What the task requires:
Provide again, from the entries below, every line from the one containing "RELAY2 pin IN2: MO -> none" through the one containing "RTC2: PCF8523 -> DS1307", exactly as written, and no other line.

Source data:
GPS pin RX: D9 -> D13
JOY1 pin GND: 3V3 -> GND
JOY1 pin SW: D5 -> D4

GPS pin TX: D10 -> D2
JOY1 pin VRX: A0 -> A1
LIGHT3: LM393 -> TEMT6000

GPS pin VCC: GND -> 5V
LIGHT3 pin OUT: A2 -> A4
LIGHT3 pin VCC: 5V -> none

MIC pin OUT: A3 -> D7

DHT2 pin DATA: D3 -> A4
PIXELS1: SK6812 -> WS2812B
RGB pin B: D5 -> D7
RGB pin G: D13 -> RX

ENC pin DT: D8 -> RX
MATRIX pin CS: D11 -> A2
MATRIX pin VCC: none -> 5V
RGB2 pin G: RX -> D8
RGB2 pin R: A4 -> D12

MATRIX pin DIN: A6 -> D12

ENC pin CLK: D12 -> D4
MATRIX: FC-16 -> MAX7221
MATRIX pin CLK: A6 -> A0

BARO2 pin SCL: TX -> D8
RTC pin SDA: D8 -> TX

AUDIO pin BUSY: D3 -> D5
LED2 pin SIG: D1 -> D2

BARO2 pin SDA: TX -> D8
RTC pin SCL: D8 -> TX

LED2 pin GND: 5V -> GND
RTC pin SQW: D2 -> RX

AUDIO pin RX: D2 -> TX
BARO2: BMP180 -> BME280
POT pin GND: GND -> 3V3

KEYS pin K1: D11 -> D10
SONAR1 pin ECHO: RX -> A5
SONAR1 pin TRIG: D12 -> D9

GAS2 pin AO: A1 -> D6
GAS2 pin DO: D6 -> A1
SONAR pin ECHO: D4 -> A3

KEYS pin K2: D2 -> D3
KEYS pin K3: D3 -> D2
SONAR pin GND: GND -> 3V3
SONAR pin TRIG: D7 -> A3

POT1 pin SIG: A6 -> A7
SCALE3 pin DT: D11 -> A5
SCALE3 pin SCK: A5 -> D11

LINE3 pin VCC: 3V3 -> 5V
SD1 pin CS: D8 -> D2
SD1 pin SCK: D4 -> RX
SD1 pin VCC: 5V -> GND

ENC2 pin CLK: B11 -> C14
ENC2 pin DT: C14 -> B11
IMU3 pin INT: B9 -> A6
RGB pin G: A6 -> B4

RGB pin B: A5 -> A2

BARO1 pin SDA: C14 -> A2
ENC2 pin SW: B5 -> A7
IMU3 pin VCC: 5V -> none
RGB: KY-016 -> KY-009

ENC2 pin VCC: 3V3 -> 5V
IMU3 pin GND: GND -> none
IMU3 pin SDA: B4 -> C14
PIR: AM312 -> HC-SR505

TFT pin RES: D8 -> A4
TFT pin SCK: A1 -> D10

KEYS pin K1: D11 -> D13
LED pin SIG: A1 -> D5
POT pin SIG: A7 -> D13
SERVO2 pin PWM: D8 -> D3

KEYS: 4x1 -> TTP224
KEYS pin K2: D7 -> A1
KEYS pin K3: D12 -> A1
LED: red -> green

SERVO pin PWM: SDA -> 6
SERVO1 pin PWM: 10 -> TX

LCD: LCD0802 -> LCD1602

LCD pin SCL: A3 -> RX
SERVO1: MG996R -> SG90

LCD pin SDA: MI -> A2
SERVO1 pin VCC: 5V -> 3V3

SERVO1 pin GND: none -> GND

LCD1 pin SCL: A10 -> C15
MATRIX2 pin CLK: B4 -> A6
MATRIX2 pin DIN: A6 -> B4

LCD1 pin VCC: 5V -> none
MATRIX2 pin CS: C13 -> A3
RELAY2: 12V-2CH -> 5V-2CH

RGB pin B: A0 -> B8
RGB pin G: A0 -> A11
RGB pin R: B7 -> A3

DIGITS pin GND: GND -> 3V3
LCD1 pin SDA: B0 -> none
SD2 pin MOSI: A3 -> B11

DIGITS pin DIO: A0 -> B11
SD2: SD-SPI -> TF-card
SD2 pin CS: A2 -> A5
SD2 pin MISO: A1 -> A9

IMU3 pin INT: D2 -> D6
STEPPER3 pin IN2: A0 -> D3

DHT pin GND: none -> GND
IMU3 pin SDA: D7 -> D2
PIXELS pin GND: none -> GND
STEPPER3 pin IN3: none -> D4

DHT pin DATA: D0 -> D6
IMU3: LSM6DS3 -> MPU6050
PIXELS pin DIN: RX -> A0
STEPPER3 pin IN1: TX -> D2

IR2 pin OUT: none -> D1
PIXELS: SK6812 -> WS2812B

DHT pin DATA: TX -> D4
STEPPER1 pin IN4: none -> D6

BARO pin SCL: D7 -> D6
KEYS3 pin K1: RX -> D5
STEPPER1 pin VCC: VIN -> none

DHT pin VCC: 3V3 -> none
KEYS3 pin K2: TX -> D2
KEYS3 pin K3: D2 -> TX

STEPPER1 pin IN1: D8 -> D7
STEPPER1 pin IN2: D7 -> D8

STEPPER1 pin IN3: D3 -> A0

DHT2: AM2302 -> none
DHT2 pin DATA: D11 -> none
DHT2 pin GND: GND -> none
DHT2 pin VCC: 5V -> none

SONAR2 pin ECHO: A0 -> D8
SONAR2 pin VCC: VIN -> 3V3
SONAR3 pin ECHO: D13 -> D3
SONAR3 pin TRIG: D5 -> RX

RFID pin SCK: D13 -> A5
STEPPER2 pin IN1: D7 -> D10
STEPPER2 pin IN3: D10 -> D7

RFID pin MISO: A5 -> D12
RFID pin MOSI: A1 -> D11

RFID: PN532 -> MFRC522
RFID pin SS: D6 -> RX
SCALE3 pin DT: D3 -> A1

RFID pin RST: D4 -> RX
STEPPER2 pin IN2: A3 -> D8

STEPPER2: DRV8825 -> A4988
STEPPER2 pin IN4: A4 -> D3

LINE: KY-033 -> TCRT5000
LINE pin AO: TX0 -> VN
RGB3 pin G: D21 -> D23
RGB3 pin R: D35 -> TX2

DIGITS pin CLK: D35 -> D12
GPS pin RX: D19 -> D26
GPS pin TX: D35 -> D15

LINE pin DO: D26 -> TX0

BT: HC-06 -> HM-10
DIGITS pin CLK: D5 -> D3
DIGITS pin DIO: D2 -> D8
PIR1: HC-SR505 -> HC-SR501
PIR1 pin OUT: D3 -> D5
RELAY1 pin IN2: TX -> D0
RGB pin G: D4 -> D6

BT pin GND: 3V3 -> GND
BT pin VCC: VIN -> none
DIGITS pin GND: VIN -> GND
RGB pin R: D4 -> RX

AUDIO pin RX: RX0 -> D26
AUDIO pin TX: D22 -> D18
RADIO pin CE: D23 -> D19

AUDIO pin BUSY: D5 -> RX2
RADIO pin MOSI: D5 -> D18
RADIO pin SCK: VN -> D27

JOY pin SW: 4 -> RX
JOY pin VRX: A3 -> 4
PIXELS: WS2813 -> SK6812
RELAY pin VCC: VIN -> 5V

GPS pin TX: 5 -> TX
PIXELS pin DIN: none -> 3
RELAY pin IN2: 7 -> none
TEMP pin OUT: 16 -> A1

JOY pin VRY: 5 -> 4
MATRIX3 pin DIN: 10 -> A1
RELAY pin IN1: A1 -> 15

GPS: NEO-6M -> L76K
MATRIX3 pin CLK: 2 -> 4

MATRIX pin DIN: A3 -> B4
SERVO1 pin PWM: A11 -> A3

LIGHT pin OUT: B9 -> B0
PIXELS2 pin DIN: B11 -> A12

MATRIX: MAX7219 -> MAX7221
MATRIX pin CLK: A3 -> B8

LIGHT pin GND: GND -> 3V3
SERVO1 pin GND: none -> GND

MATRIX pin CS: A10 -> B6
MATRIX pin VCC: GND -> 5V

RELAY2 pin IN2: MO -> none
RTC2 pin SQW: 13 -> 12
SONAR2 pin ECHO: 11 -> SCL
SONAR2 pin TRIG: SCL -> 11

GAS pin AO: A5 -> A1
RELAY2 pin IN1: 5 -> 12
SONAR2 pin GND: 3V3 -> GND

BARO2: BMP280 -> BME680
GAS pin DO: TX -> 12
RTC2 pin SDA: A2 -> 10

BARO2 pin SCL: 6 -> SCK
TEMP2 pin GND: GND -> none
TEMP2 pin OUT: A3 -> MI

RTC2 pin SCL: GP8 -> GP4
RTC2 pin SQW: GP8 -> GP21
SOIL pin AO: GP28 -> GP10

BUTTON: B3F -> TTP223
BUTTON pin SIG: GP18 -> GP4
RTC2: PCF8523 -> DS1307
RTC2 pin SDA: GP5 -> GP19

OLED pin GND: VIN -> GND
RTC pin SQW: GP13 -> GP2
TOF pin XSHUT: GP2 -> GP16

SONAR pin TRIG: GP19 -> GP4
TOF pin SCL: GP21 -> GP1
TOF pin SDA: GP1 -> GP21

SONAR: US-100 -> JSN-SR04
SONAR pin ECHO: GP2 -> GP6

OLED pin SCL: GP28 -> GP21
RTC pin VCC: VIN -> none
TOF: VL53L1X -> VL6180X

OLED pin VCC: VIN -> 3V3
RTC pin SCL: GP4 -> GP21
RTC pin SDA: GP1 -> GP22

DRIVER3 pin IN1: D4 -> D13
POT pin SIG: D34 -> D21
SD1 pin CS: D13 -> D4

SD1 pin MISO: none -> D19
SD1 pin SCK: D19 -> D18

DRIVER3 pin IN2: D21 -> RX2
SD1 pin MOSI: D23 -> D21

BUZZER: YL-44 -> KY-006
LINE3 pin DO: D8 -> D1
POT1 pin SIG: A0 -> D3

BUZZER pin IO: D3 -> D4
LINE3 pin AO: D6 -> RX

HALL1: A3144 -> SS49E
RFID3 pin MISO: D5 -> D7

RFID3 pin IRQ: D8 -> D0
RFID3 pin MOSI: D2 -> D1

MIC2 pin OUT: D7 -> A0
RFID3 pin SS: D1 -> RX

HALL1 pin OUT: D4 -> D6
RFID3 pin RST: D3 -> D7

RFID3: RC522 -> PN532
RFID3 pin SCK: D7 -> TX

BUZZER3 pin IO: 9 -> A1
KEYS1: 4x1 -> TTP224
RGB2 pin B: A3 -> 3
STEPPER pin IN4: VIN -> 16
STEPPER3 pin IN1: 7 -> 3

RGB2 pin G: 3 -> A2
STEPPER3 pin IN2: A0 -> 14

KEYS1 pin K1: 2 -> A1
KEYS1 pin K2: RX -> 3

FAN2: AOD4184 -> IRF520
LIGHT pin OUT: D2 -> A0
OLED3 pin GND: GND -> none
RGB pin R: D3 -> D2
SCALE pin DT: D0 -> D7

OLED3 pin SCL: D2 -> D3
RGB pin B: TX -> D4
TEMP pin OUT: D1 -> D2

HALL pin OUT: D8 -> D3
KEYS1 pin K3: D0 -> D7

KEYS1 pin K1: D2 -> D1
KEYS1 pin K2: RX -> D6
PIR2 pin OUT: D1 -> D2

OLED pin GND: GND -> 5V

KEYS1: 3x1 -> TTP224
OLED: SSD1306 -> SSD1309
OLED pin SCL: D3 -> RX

Expected answer:
RELAY2 pin IN2: MO -> none
RTC2 pin SQW: 13 -> 12
SONAR2 pin ECHO: 11 -> SCL
SONAR2 pin TRIG: SCL -> 11

GAS pin AO: A5 -> A1
RELAY2 pin IN1: 5 -> 12
SONAR2 pin GND: 3V3 -> GND

BARO2: BMP280 -> BME680
GAS pin DO: TX -> 12
RTC2 pin SDA: A2 -> 10

BARO2 pin SCL: 6 -> SCK
TEMP2 pin GND: GND -> none
TEMP2 pin OUT: A3 -> MI

RTC2 pin SCL: GP8 -> GP4
RTC2 pin SQW: GP8 -> GP21
SOIL pin AO: GP28 -> GP10

BUTTON: B3F -> TTP223
BUTTON pin SIG: GP18 -> GP4
RTC2: PCF8523 -> DS1307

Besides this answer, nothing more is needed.